■ WORK INSTRUCTION ■
Retype exactly the lines from the one holding "brown round brick D3 level 2 -> none" through the final line of the data, both included.

■ DATA EXCERPT ■
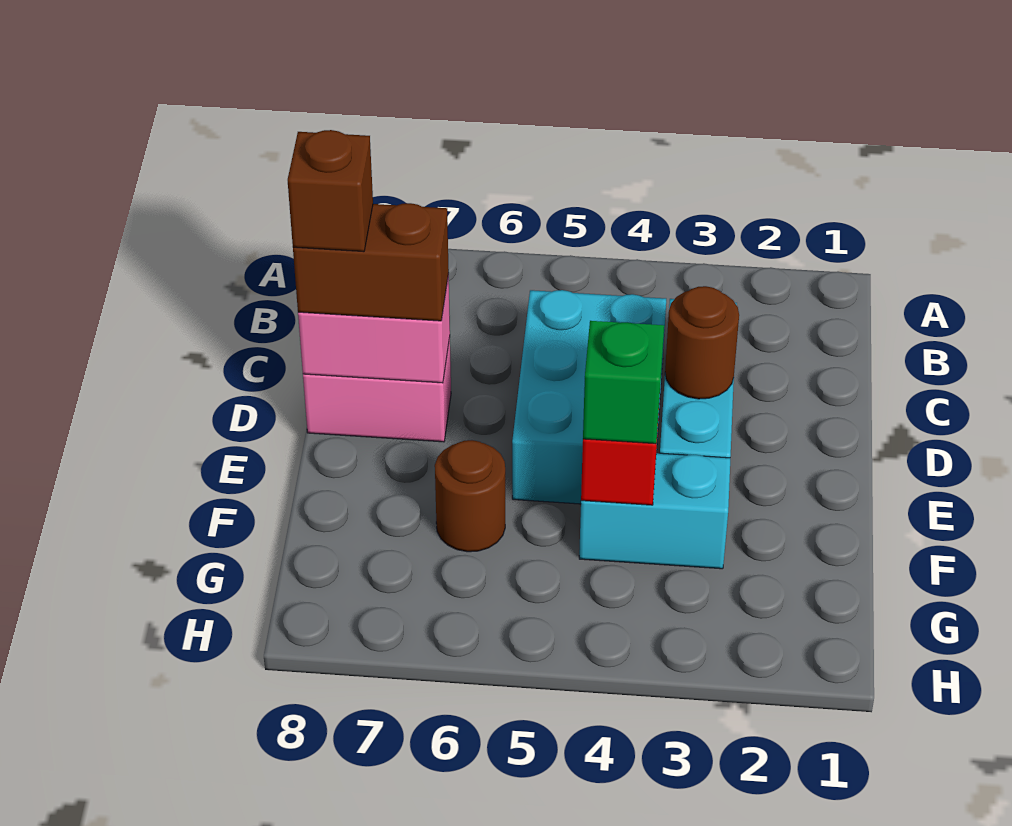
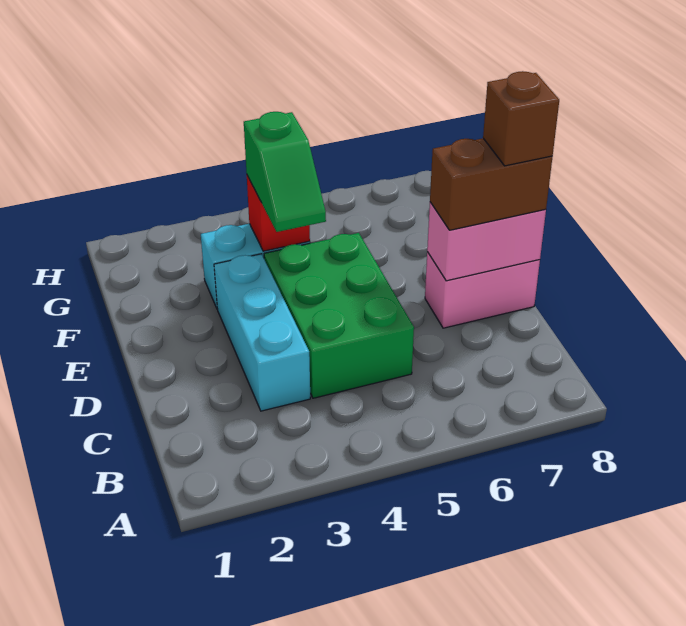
cyan brick C4:E5 level 1 -> green brick C4:E5 level 1
brown round brick D3 level 2 -> none
brown round brick F6 level 1 -> none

■ ANSWER SECTION ■
brown round brick D3 level 2 -> none
brown round brick F6 level 1 -> none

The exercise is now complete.